**RECORDS PROVIDED**
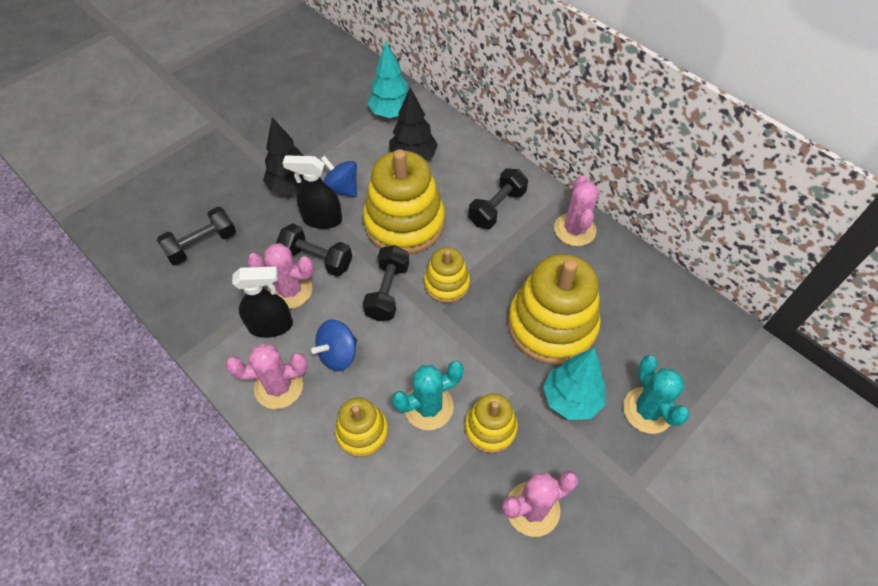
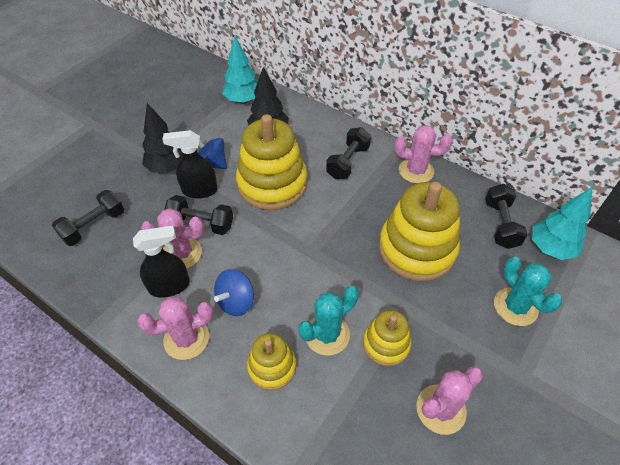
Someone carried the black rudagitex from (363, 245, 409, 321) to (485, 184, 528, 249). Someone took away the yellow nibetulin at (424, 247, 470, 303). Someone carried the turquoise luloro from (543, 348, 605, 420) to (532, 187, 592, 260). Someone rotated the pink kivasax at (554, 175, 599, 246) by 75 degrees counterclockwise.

...

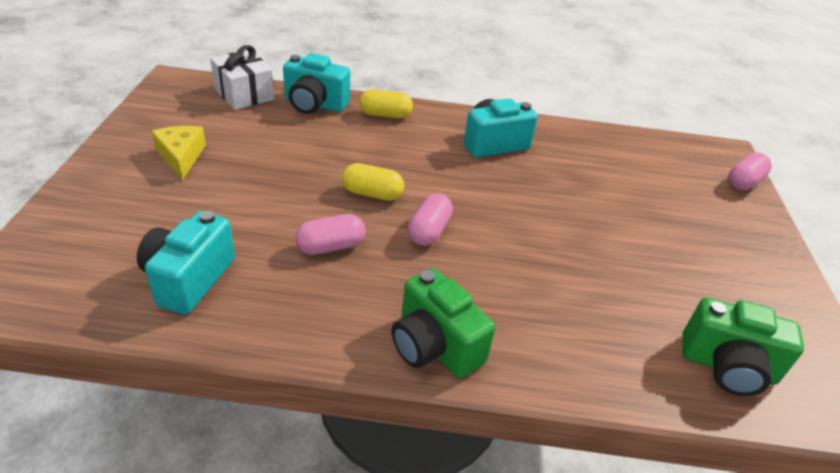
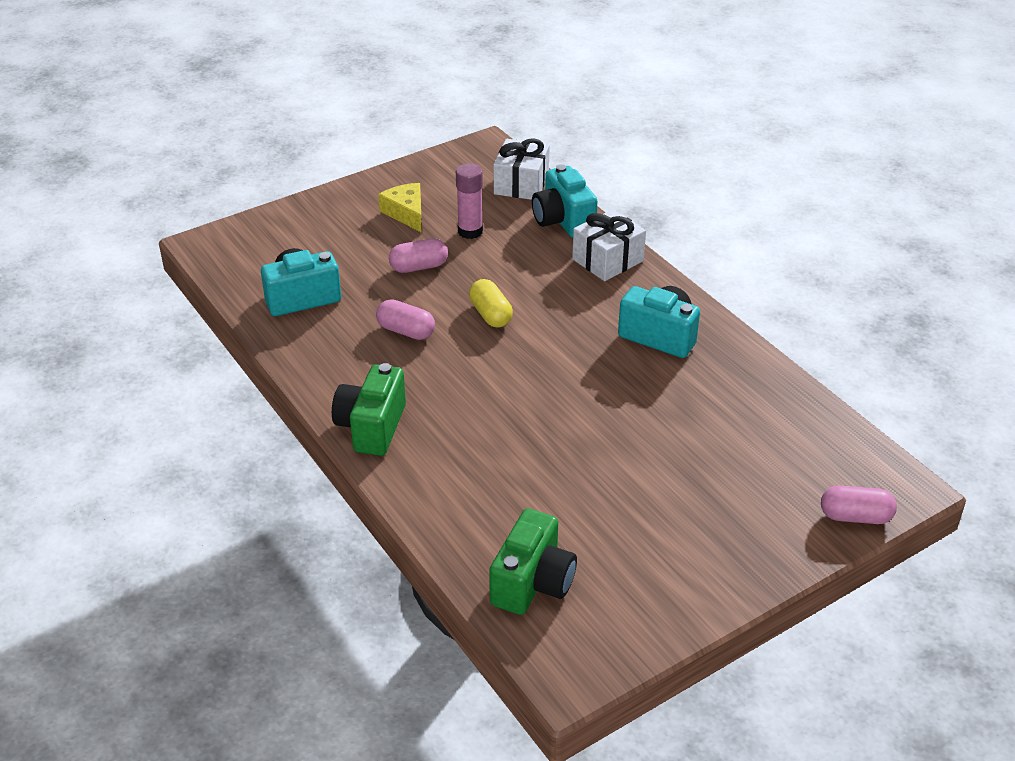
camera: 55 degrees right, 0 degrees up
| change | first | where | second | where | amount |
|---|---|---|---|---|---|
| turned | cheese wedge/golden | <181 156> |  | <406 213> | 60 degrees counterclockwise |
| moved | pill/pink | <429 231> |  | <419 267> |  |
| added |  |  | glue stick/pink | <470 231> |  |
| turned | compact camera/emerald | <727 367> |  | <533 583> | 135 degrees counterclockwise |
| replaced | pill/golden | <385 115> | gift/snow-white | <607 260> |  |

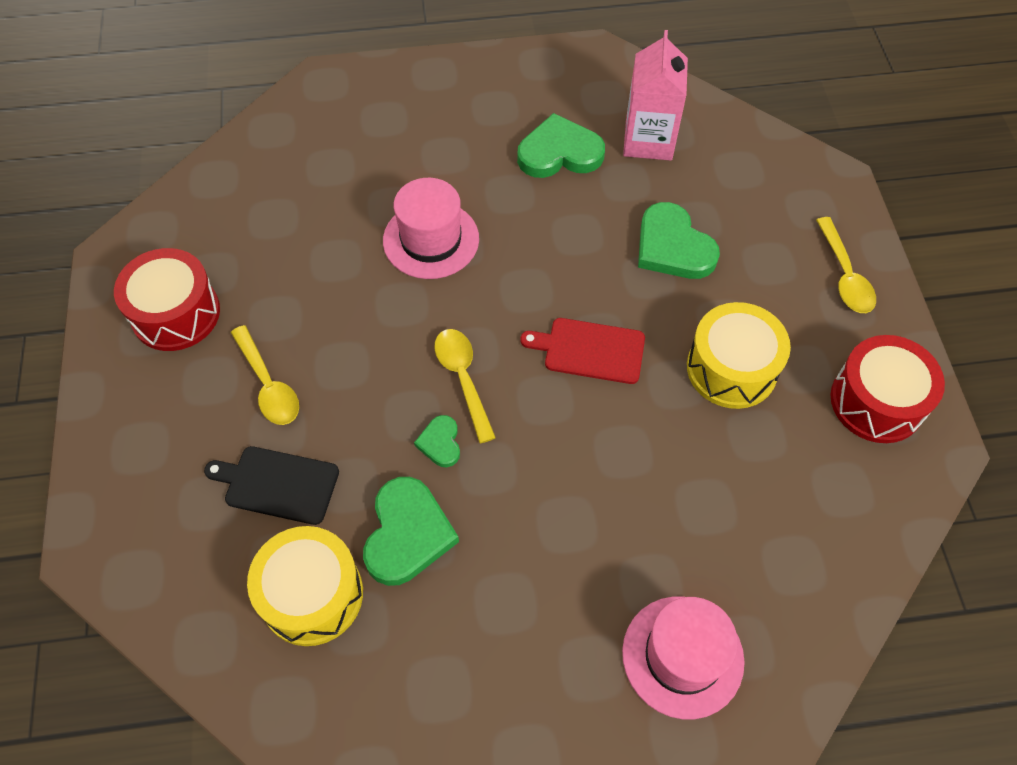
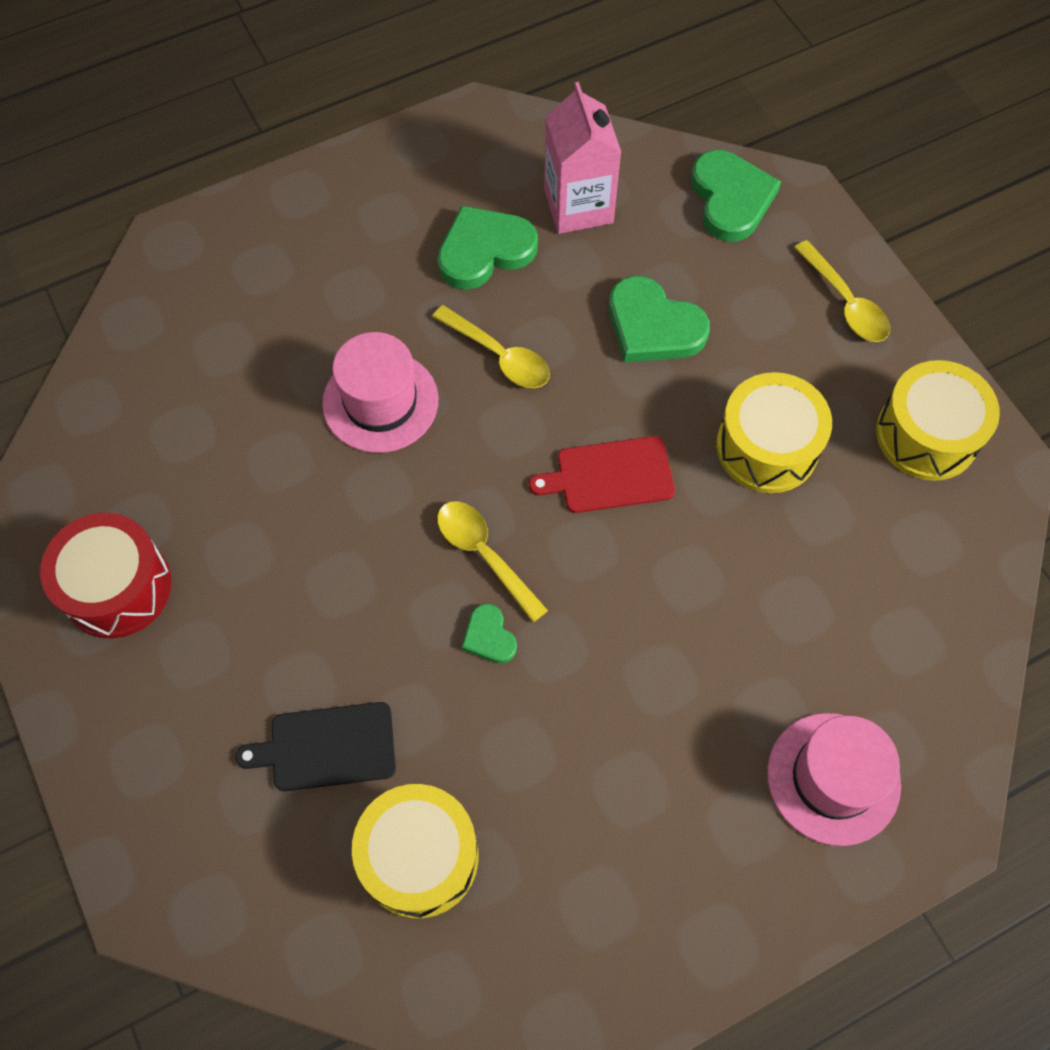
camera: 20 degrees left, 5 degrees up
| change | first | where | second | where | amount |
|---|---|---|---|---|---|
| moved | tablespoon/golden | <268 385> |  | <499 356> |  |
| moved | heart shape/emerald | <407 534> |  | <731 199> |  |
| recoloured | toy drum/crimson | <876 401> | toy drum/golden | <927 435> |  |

--

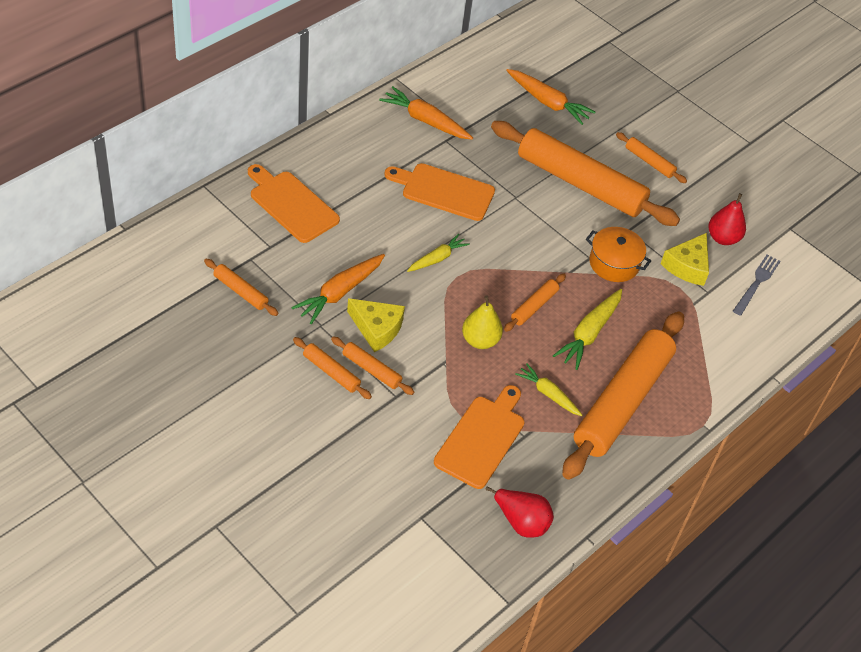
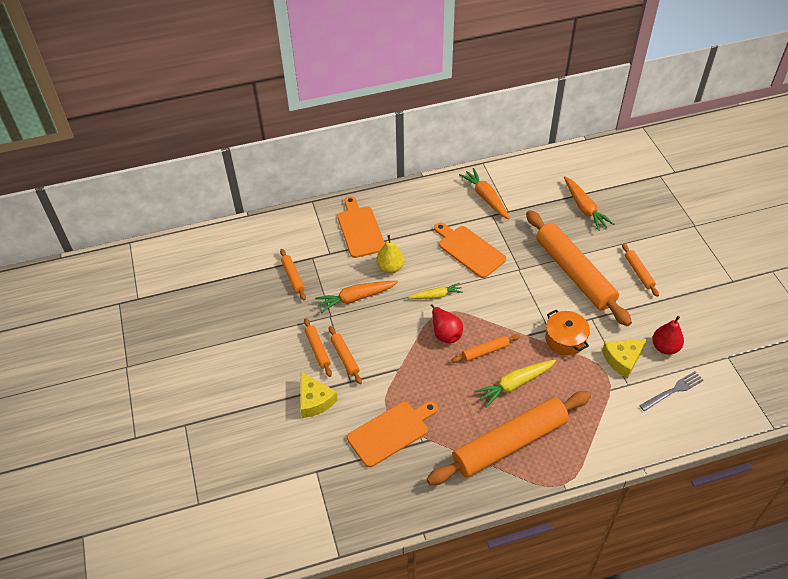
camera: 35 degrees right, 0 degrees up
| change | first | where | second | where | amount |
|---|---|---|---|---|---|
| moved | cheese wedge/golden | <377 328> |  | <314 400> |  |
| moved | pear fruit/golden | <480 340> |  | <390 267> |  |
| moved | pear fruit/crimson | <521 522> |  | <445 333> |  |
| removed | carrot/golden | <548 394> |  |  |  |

**EXERCISE**
Of all the entries above, output exactly the lines between the one holding "glue stick/pink |" and the one holding "135 degrees counterclockwise |", inclusive.

**WRITTEN RESPONSE**
| added |  |  | glue stick/pink | <470 231> |  |
| turned | compact camera/emerald | <727 367> |  | <533 583> | 135 degrees counterclockwise |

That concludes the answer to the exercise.